(Object change listings)
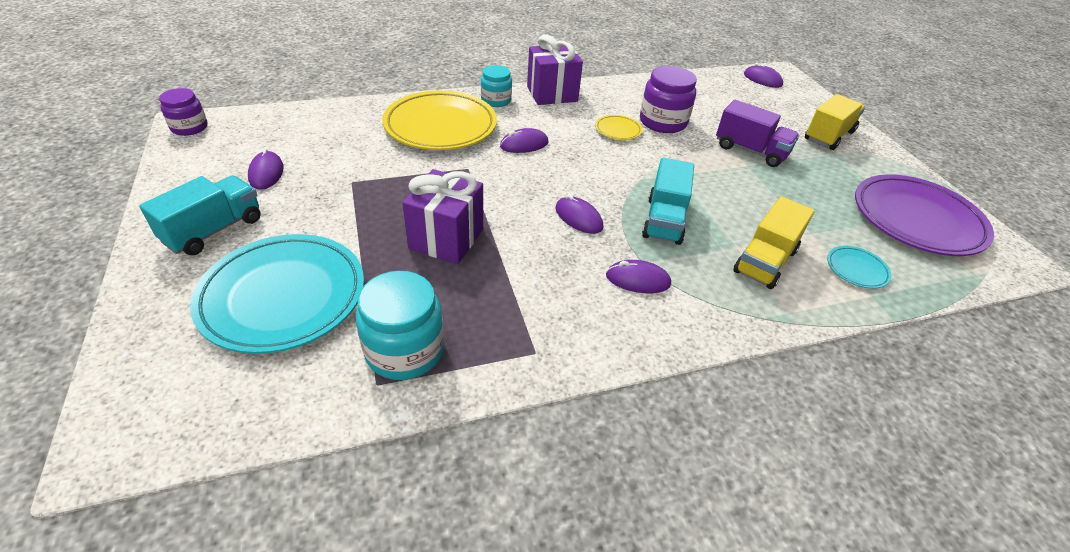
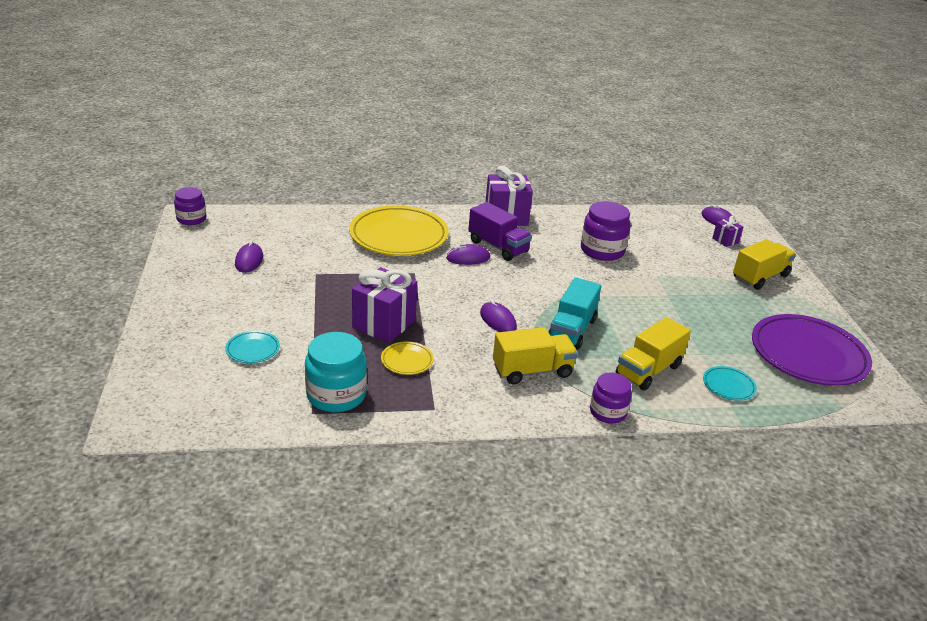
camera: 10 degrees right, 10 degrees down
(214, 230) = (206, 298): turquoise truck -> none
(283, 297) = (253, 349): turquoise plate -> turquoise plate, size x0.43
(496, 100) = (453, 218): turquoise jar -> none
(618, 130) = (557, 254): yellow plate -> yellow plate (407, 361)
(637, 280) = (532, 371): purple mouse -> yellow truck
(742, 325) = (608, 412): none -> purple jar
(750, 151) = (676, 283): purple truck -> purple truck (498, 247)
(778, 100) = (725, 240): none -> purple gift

- The task
Verbatim output of the entries is required, with each image left out.

- Response to the exercise
camera: 10 degrees right, 10 degrees down
(214, 230) = (206, 298): turquoise truck -> none
(283, 297) = (253, 349): turquoise plate -> turquoise plate, size x0.43
(496, 100) = (453, 218): turquoise jar -> none
(618, 130) = (557, 254): yellow plate -> yellow plate (407, 361)
(637, 280) = (532, 371): purple mouse -> yellow truck
(742, 325) = (608, 412): none -> purple jar
(750, 151) = (676, 283): purple truck -> purple truck (498, 247)
(778, 100) = (725, 240): none -> purple gift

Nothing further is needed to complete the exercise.